Data extracts:

::::

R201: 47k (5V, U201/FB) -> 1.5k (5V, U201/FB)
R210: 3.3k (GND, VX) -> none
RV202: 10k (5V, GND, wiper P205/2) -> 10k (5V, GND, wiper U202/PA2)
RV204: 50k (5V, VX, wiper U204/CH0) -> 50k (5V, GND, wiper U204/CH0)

::::

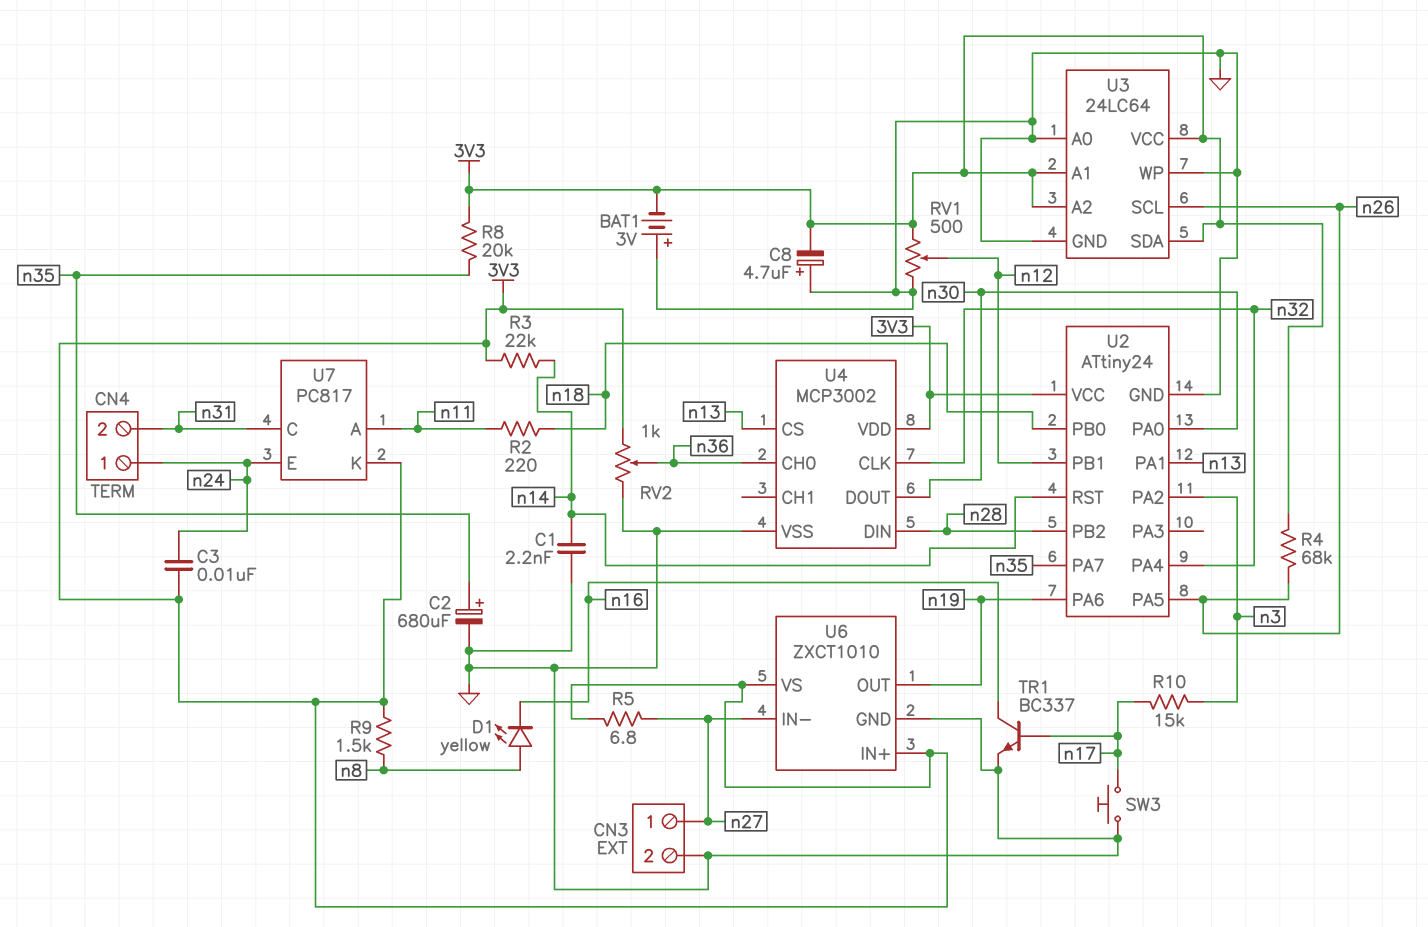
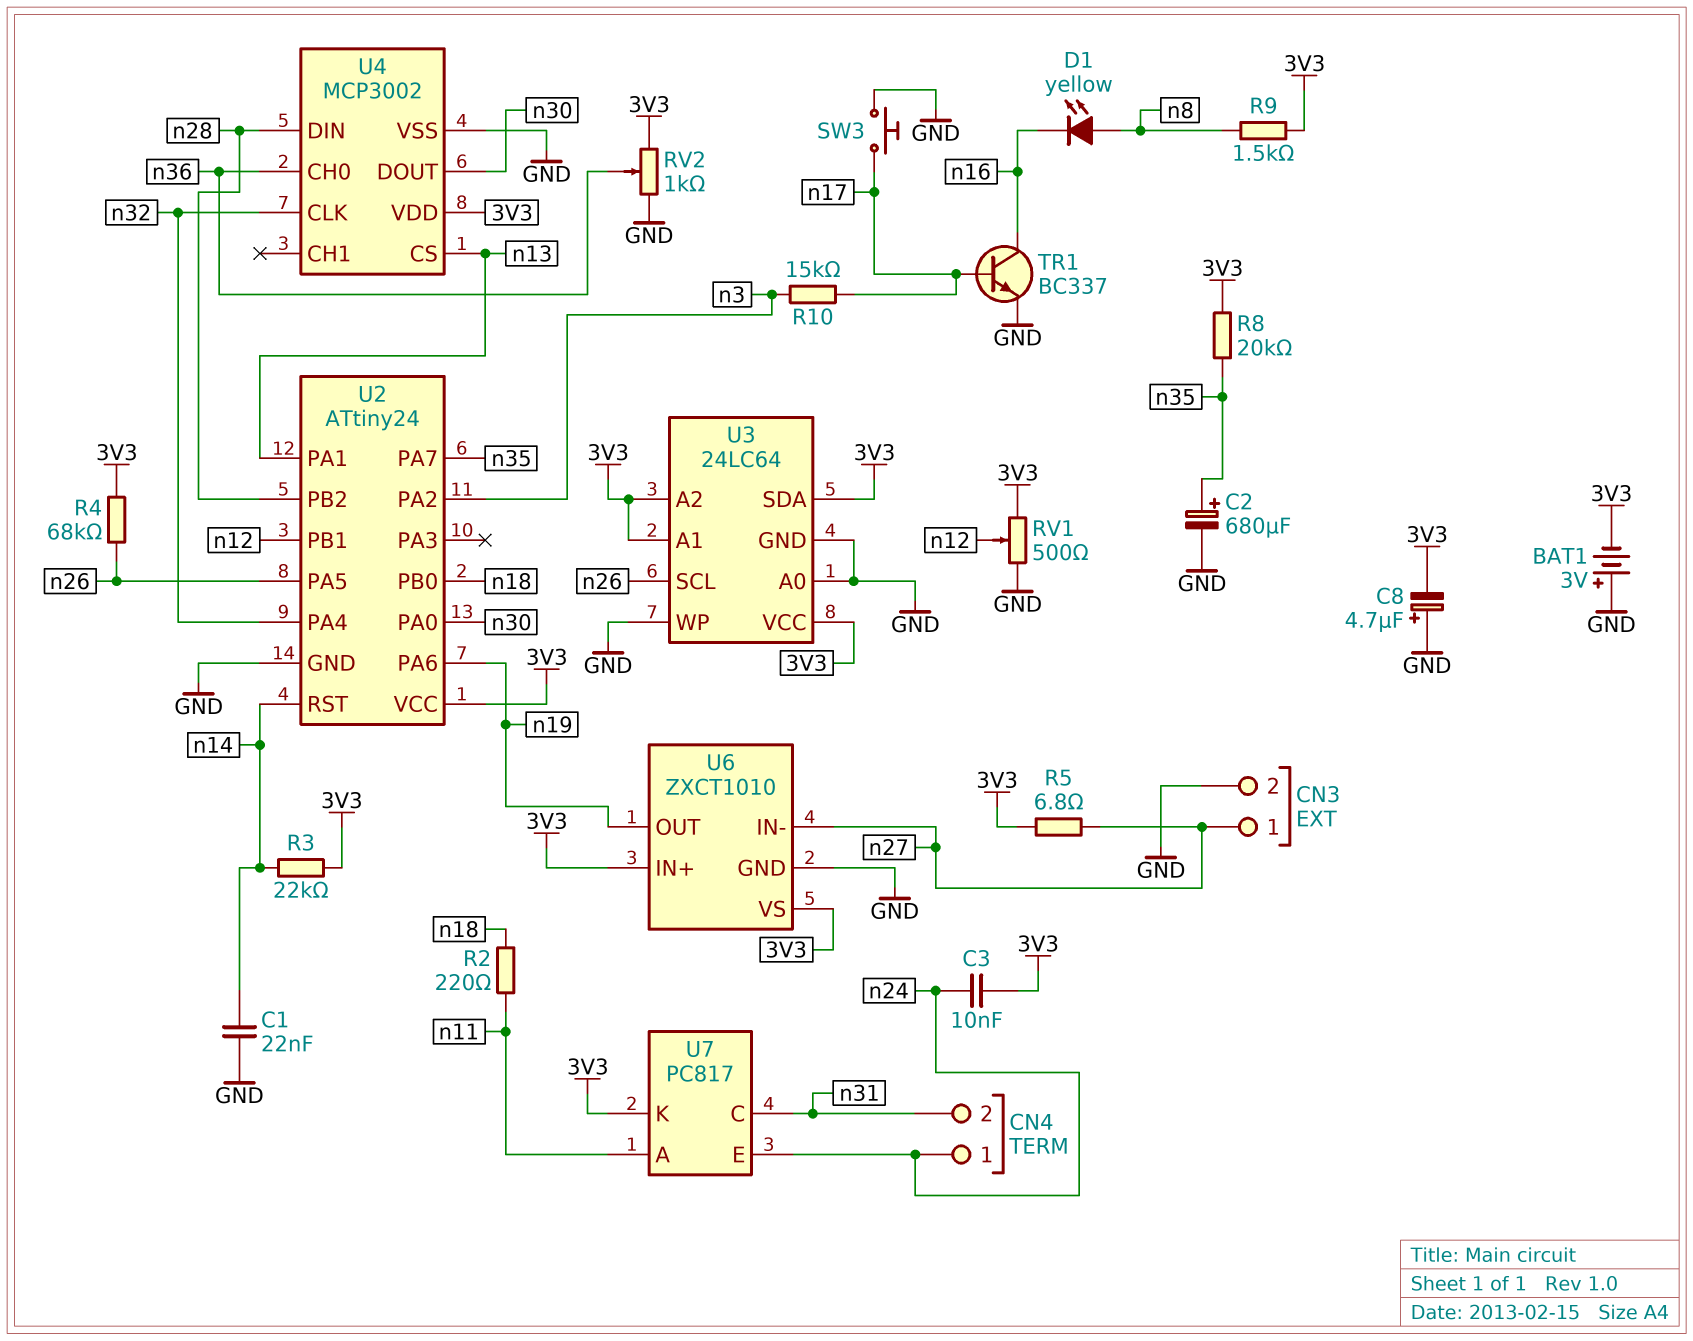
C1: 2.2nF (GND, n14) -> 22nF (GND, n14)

::::

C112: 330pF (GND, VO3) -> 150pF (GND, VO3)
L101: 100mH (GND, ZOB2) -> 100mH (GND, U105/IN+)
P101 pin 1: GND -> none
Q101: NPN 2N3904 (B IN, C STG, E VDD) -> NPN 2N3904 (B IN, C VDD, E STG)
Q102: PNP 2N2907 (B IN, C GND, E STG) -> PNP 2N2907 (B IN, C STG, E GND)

::::

Work instructions:
Using the data above, print exactly the lines from the line that contains "L101: 100mH (GND, ZOB2)" through the line that contains "Q102: PNP 2N2907", with both included.

Output below:
L101: 100mH (GND, ZOB2) -> 100mH (GND, U105/IN+)
P101 pin 1: GND -> none
Q101: NPN 2N3904 (B IN, C STG, E VDD) -> NPN 2N3904 (B IN, C VDD, E STG)
Q102: PNP 2N2907 (B IN, C GND, E STG) -> PNP 2N2907 (B IN, C STG, E GND)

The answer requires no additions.